* _DATASET EXTRACT_:
◇ ◇ ◇

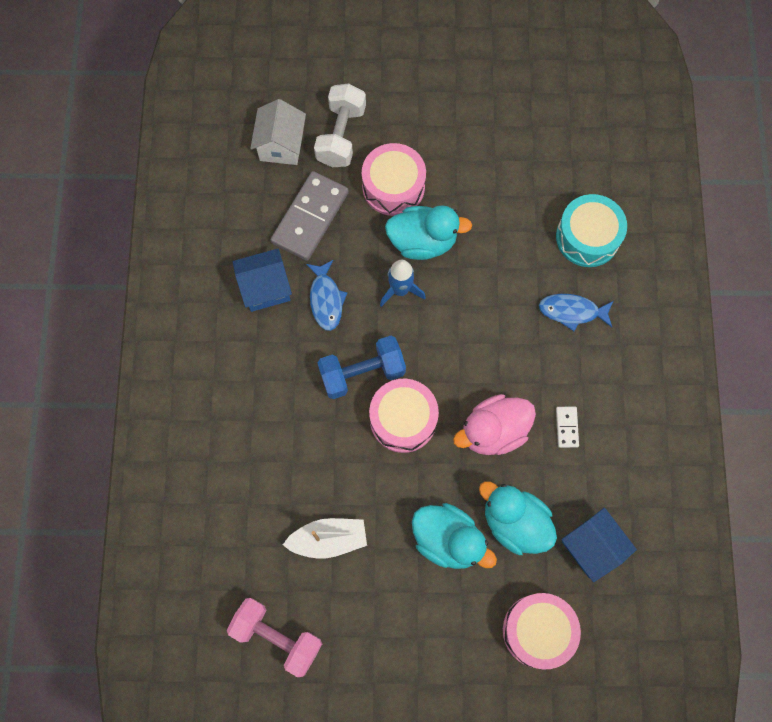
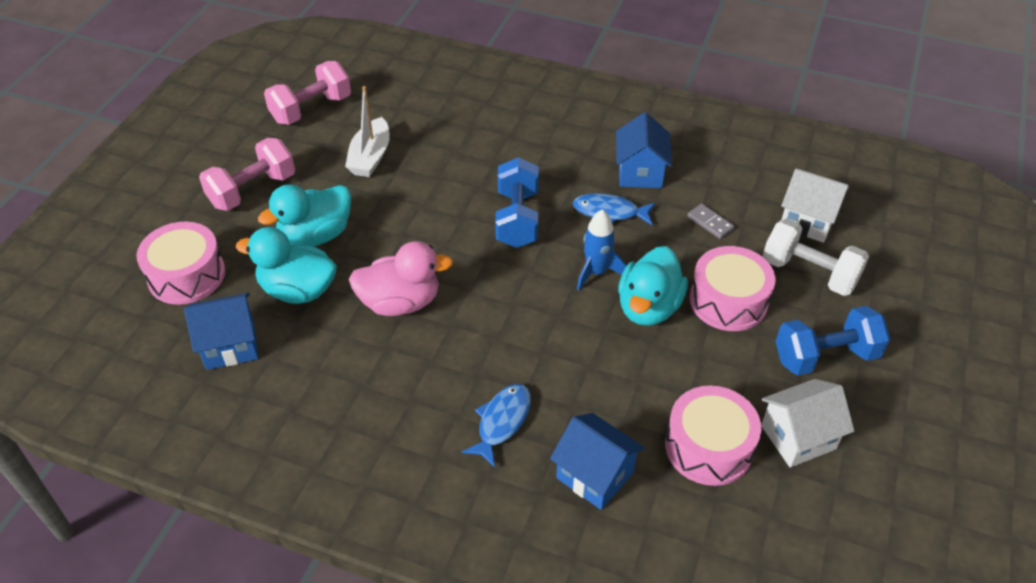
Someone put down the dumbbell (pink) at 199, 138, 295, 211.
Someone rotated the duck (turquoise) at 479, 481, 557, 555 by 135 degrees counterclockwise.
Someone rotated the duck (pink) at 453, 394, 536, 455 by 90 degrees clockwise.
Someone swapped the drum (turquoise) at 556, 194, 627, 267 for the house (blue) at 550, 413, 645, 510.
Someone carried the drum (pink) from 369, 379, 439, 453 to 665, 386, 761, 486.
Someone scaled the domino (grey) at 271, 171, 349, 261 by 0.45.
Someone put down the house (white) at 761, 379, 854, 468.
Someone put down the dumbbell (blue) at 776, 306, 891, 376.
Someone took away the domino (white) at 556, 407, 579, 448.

◇ ◇ ◇

* _EXERCISE INSTRUCTIONS_: When you transcribe the entries above, keep every word exact and leave out the pictures.

* _ANSWER SPACE_:
Someone put down the dumbbell (pink) at 199, 138, 295, 211.
Someone rotated the duck (turquoise) at 479, 481, 557, 555 by 135 degrees counterclockwise.
Someone rotated the duck (pink) at 453, 394, 536, 455 by 90 degrees clockwise.
Someone swapped the drum (turquoise) at 556, 194, 627, 267 for the house (blue) at 550, 413, 645, 510.
Someone carried the drum (pink) from 369, 379, 439, 453 to 665, 386, 761, 486.
Someone scaled the domino (grey) at 271, 171, 349, 261 by 0.45.
Someone put down the house (white) at 761, 379, 854, 468.
Someone put down the dumbbell (blue) at 776, 306, 891, 376.
Someone took away the domino (white) at 556, 407, 579, 448.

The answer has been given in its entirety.